• WORK TO BE COMPLETED: List all lines of the data that include the string "move".

■ ■ ■ ■ ■

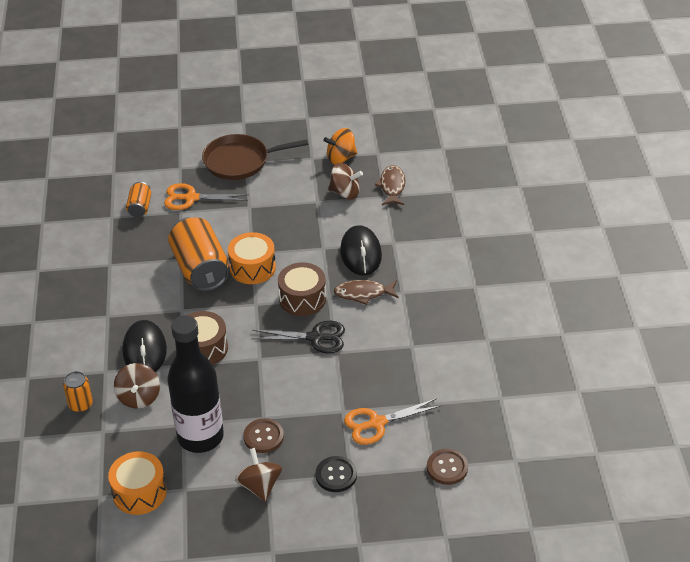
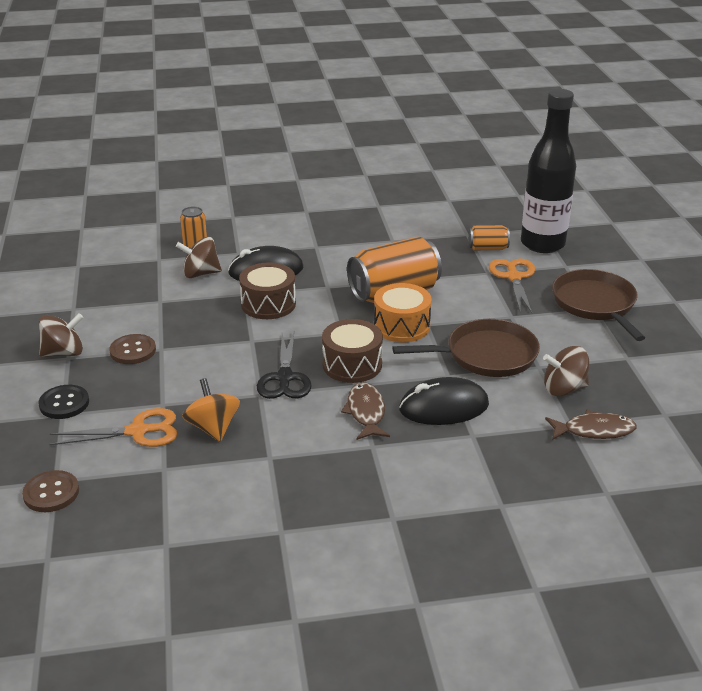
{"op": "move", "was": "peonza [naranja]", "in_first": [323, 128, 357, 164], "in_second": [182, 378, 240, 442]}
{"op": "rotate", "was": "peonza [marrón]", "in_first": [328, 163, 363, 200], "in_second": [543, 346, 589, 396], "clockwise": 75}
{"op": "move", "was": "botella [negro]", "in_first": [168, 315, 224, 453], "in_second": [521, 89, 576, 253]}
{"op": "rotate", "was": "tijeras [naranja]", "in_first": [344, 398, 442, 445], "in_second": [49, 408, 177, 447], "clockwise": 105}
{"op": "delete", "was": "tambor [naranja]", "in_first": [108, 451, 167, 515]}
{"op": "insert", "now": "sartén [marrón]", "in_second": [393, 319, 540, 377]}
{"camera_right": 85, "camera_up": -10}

■ ■ ■ ■ ■

• ANSWER SPACE:
{"op": "move", "was": "peonza [naranja]", "in_first": [323, 128, 357, 164], "in_second": [182, 378, 240, 442]}
{"op": "move", "was": "botella [negro]", "in_first": [168, 315, 224, 453], "in_second": [521, 89, 576, 253]}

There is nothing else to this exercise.